** Opening EXTRACTED DATA block **

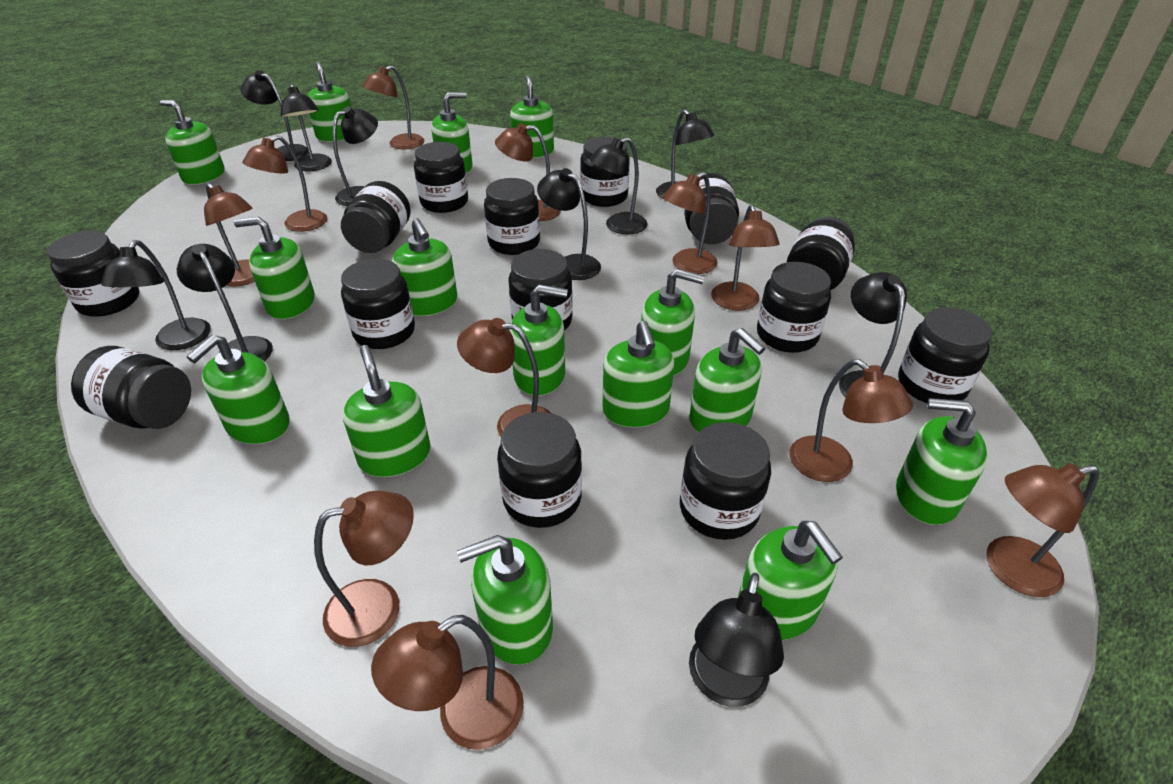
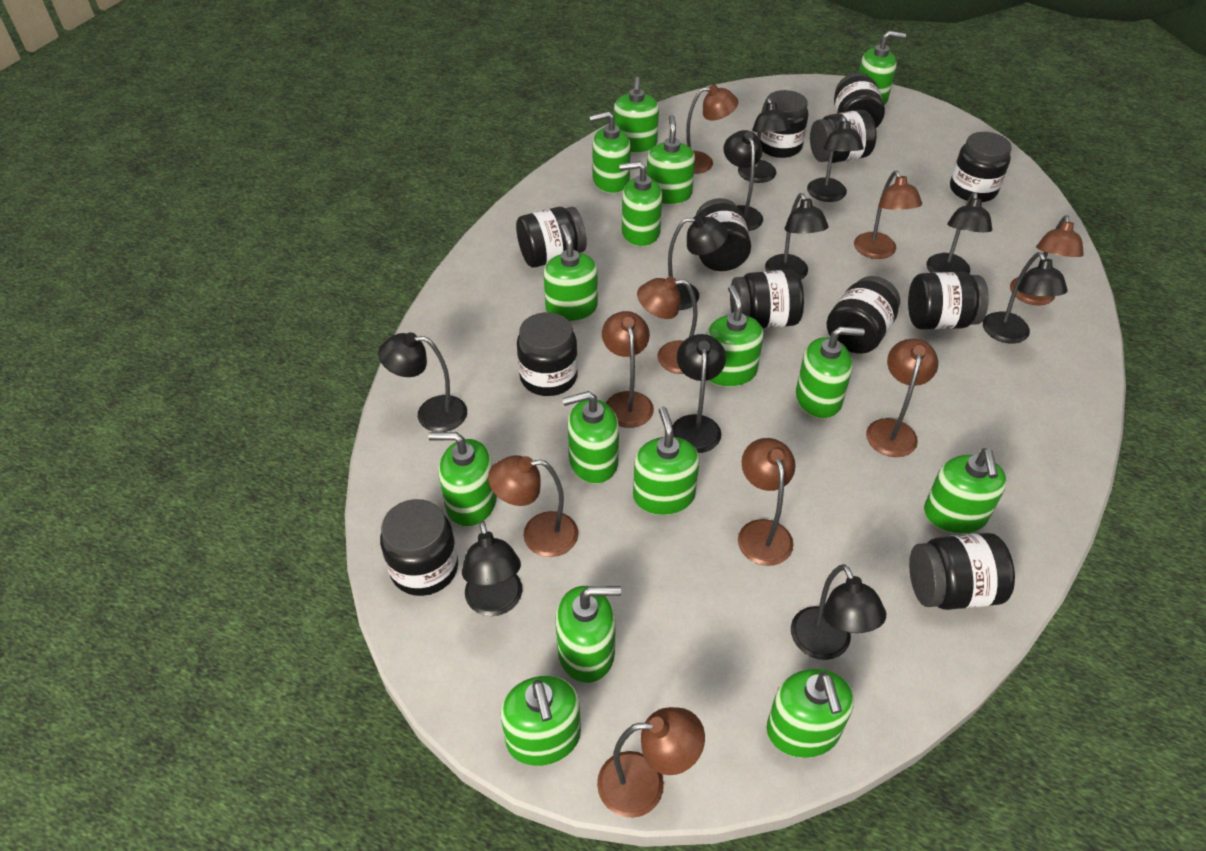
black jar: 14 -> 12
black lamp: 10 -> 11
brown lamp: 11 -> 9

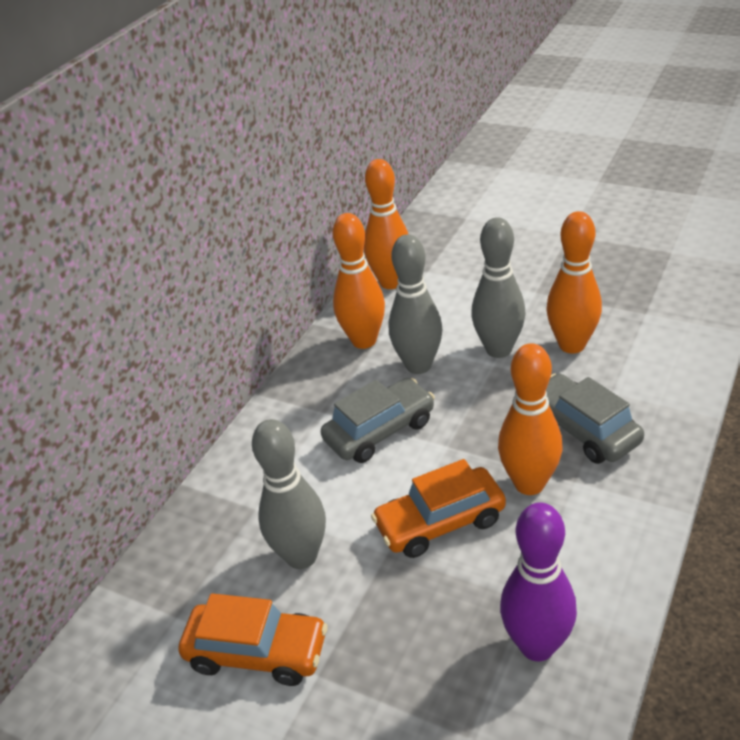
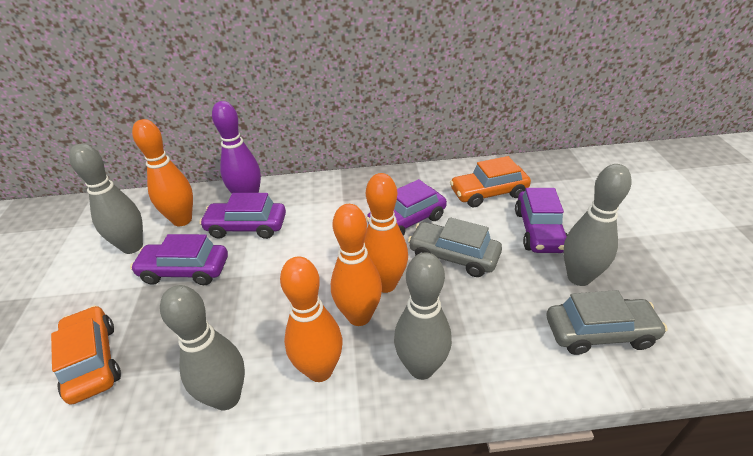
grey bowling pin: 3 -> 4
purple car: 0 -> 4

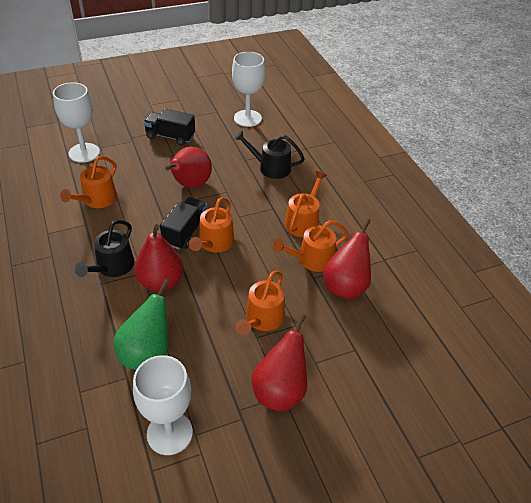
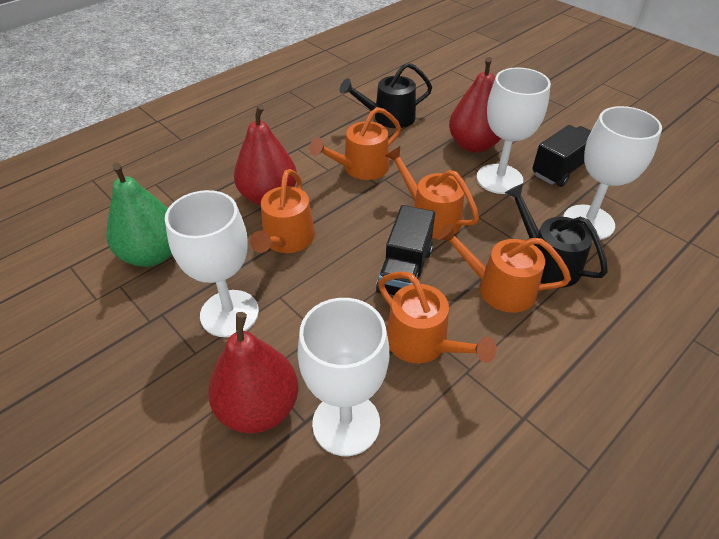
red pear: 4 -> 3
white goblet: 3 -> 4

** Closing EXTRACTED DATA block **

> [ASSIGNMENT]:
Retype the listing exactly. Leave out its pictures.

> [WRITTEN SOLUTION]:
black jar: 14 -> 12
black lamp: 10 -> 11
brown lamp: 11 -> 9

grey bowling pin: 3 -> 4
purple car: 0 -> 4

red pear: 4 -> 3
white goblet: 3 -> 4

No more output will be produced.